What is expected: Reproduce all the entries beneath this sentence exactly.

:: Material for the task

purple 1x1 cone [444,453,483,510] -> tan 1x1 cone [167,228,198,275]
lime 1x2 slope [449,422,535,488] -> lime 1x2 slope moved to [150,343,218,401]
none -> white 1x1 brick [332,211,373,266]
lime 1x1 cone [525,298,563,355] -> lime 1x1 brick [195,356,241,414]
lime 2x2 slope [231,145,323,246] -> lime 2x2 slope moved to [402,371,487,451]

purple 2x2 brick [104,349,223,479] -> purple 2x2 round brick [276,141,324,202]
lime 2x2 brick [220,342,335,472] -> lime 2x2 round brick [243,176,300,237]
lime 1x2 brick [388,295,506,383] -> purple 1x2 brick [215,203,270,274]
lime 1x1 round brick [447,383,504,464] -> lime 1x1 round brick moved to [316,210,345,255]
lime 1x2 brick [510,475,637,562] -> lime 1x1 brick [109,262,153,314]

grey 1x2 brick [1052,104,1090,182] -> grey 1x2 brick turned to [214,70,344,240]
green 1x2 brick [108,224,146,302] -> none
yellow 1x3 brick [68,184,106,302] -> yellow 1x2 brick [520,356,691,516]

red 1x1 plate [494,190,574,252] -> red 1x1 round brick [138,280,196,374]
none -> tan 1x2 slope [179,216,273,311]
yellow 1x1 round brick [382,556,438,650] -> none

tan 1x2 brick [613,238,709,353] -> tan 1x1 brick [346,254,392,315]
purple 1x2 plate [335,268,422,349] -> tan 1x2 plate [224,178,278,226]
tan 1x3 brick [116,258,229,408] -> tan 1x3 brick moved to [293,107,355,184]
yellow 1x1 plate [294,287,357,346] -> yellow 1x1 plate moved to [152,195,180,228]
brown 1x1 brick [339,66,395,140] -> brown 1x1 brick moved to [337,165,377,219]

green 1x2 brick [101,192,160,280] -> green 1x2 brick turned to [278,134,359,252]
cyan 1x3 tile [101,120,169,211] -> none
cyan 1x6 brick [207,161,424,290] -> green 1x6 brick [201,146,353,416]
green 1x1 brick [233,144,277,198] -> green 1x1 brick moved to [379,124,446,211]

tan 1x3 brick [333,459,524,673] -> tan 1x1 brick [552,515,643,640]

::::

Task answer:
purple 1x1 cone [444,453,483,510] -> tan 1x1 cone [167,228,198,275]
lime 1x2 slope [449,422,535,488] -> lime 1x2 slope moved to [150,343,218,401]
none -> white 1x1 brick [332,211,373,266]
lime 1x1 cone [525,298,563,355] -> lime 1x1 brick [195,356,241,414]
lime 2x2 slope [231,145,323,246] -> lime 2x2 slope moved to [402,371,487,451]

purple 2x2 brick [104,349,223,479] -> purple 2x2 round brick [276,141,324,202]
lime 2x2 brick [220,342,335,472] -> lime 2x2 round brick [243,176,300,237]
lime 1x2 brick [388,295,506,383] -> purple 1x2 brick [215,203,270,274]
lime 1x1 round brick [447,383,504,464] -> lime 1x1 round brick moved to [316,210,345,255]
lime 1x2 brick [510,475,637,562] -> lime 1x1 brick [109,262,153,314]

grey 1x2 brick [1052,104,1090,182] -> grey 1x2 brick turned to [214,70,344,240]
green 1x2 brick [108,224,146,302] -> none
yellow 1x3 brick [68,184,106,302] -> yellow 1x2 brick [520,356,691,516]

red 1x1 plate [494,190,574,252] -> red 1x1 round brick [138,280,196,374]
none -> tan 1x2 slope [179,216,273,311]
yellow 1x1 round brick [382,556,438,650] -> none

tan 1x2 brick [613,238,709,353] -> tan 1x1 brick [346,254,392,315]
purple 1x2 plate [335,268,422,349] -> tan 1x2 plate [224,178,278,226]
tan 1x3 brick [116,258,229,408] -> tan 1x3 brick moved to [293,107,355,184]
yellow 1x1 plate [294,287,357,346] -> yellow 1x1 plate moved to [152,195,180,228]
brown 1x1 brick [339,66,395,140] -> brown 1x1 brick moved to [337,165,377,219]

green 1x2 brick [101,192,160,280] -> green 1x2 brick turned to [278,134,359,252]
cyan 1x3 tile [101,120,169,211] -> none
cyan 1x6 brick [207,161,424,290] -> green 1x6 brick [201,146,353,416]
green 1x1 brick [233,144,277,198] -> green 1x1 brick moved to [379,124,446,211]

tan 1x3 brick [333,459,524,673] -> tan 1x1 brick [552,515,643,640]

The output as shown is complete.